Data rows:
## BEGIN

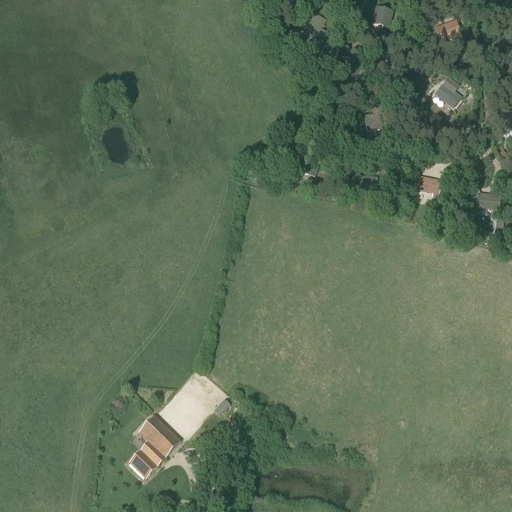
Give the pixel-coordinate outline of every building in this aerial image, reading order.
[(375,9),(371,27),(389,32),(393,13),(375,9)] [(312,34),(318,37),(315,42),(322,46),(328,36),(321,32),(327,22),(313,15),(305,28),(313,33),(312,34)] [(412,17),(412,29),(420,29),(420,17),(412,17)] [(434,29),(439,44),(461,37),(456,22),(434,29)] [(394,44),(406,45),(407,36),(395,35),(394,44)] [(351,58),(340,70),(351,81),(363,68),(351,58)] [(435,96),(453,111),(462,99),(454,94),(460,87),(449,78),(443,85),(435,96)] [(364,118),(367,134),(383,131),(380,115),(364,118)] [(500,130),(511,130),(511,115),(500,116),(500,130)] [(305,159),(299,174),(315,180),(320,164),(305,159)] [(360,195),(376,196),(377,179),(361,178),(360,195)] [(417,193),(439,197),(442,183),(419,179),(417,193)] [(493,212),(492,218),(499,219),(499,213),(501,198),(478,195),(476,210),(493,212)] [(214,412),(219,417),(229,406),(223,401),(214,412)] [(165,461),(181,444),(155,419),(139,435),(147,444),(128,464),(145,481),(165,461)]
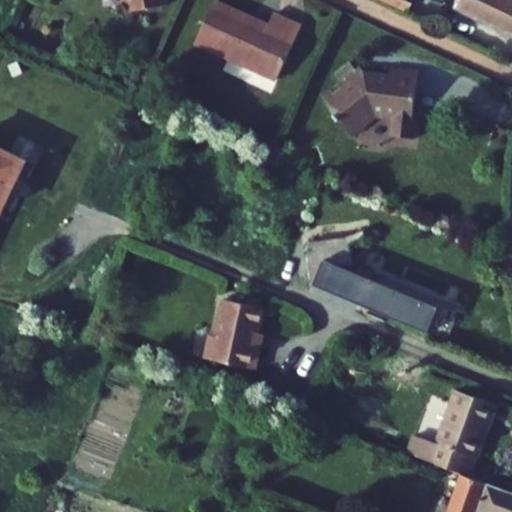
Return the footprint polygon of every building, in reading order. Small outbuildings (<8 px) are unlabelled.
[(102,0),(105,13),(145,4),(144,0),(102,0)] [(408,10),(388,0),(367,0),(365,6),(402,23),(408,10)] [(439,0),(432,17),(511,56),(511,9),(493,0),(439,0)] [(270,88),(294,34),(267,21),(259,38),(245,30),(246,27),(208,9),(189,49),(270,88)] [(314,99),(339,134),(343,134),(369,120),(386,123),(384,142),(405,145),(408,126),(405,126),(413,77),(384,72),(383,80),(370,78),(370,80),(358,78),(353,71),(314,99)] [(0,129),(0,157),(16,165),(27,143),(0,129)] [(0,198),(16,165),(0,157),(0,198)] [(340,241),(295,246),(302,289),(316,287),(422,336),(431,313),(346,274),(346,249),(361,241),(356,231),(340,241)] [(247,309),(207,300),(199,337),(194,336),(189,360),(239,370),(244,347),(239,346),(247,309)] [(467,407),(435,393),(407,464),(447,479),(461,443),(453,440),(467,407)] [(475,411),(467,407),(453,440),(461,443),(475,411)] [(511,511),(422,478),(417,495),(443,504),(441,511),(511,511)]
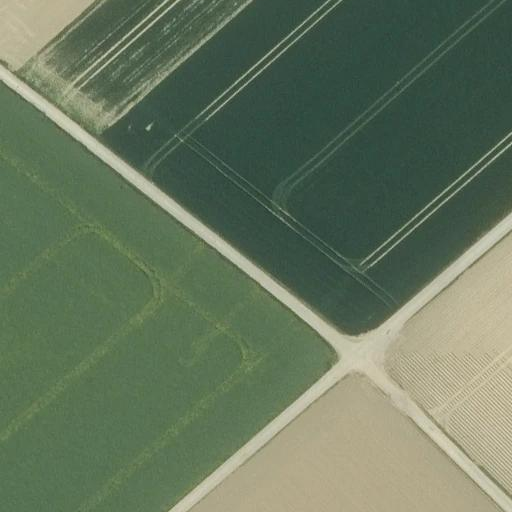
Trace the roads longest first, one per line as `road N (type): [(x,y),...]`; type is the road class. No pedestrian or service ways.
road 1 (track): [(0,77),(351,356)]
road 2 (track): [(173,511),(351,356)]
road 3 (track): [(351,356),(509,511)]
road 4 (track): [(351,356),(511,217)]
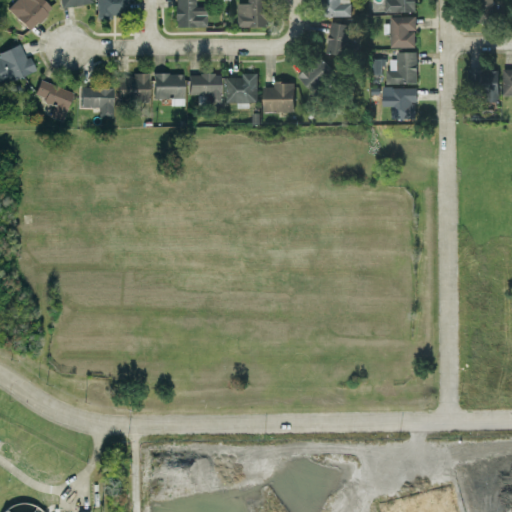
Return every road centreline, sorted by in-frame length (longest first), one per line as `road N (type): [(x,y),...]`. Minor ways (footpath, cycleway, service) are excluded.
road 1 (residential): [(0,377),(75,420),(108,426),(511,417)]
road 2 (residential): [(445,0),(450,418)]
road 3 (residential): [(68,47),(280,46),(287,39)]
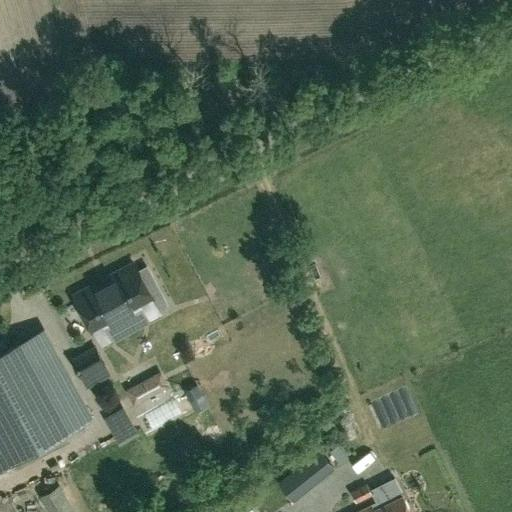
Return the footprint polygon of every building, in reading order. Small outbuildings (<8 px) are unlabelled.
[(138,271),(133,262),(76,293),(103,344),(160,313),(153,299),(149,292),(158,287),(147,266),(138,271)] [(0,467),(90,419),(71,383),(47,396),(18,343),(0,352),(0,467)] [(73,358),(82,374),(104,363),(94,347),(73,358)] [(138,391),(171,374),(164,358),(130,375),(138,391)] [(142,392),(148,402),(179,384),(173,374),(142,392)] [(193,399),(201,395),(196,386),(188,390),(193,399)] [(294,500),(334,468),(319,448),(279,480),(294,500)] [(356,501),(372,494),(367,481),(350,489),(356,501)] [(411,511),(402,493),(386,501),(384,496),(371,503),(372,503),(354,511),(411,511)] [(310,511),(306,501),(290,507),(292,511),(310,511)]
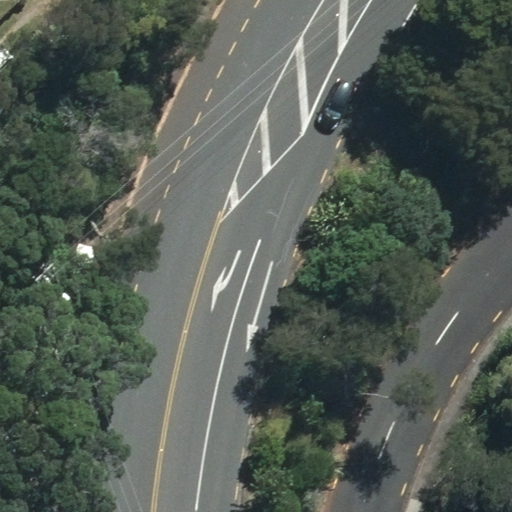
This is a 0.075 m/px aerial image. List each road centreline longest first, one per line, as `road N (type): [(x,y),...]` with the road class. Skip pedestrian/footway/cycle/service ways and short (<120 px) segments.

## END
## BEGIN

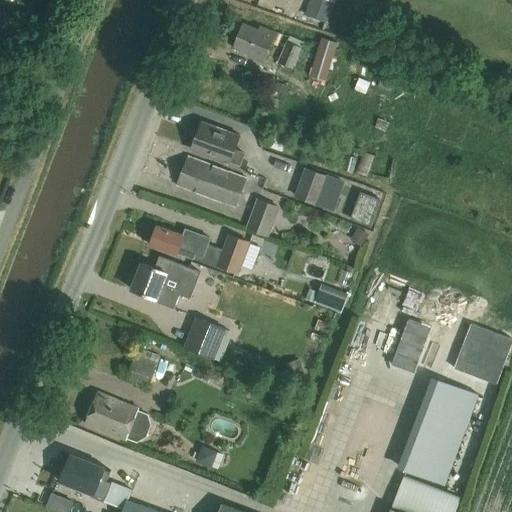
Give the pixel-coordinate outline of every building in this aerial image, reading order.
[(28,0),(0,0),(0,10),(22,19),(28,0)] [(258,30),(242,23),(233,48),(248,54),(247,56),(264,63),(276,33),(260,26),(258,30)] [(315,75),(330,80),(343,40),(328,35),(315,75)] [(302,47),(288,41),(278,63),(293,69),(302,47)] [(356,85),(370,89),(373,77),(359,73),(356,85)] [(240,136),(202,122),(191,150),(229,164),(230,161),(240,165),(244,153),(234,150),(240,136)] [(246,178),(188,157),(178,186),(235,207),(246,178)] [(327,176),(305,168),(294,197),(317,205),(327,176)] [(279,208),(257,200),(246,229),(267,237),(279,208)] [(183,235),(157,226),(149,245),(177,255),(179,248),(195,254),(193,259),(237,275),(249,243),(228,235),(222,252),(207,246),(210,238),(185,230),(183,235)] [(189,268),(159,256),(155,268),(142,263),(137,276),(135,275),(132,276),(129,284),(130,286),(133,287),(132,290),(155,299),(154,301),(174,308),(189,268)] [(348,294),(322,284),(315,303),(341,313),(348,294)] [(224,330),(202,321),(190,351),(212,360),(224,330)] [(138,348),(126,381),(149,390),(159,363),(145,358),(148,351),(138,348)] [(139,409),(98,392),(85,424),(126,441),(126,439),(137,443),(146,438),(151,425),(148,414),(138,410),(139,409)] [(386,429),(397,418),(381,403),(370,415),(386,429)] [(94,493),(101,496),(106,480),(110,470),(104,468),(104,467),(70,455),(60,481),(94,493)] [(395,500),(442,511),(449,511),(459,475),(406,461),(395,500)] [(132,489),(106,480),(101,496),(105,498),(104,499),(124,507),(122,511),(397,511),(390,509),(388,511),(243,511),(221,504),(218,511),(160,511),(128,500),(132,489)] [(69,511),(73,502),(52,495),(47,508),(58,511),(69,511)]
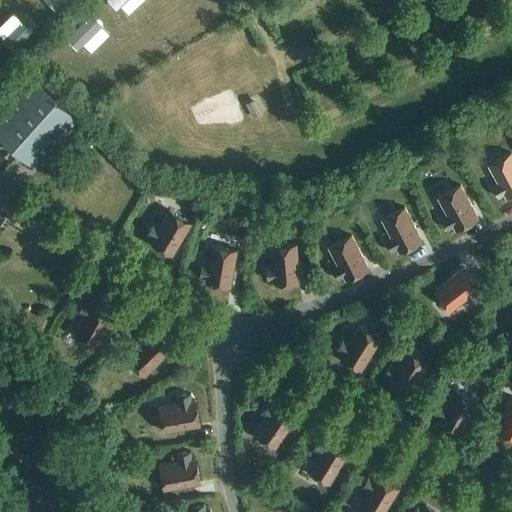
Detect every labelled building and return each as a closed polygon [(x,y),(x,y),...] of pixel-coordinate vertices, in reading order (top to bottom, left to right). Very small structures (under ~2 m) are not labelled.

## END
## BEGIN

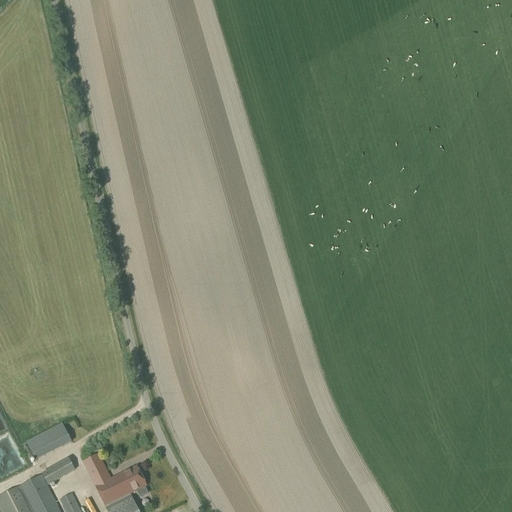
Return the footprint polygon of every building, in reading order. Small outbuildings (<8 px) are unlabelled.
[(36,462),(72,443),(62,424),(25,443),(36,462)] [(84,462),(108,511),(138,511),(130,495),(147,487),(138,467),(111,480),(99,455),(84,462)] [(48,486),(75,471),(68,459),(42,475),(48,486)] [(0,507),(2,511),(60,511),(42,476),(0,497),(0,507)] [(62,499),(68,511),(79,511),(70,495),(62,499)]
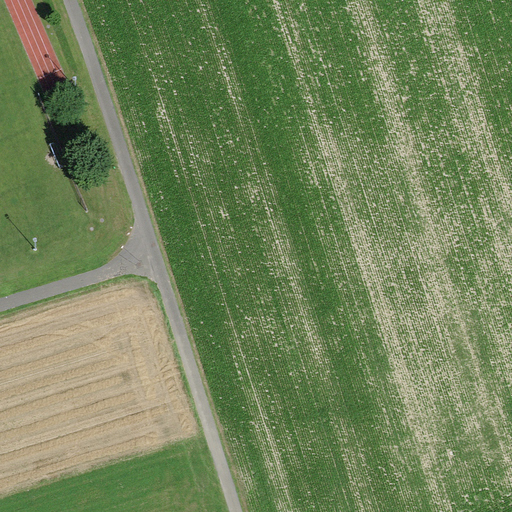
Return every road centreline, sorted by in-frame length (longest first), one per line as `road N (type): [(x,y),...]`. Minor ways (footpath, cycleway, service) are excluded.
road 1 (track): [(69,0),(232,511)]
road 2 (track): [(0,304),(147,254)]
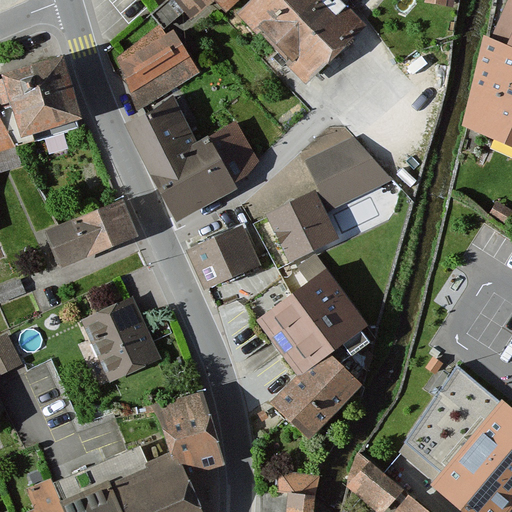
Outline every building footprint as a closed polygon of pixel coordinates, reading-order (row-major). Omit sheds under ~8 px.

## END

Rewrite the records from the line containing "Trace the roads" down to the line containing "road 4 (track): [(351,356),(511,217)]", changing "road class" to "road category" and leaving everything else as it is. Return only those lines.

Trace the roads longest first, one per line as `road N (type): [(x,y),...]`; type is the road category. No pedestrian or service ways.
road 1 (track): [(0,77),(351,356)]
road 2 (track): [(173,511),(351,356)]
road 3 (track): [(351,356),(509,511)]
road 4 (track): [(351,356),(511,217)]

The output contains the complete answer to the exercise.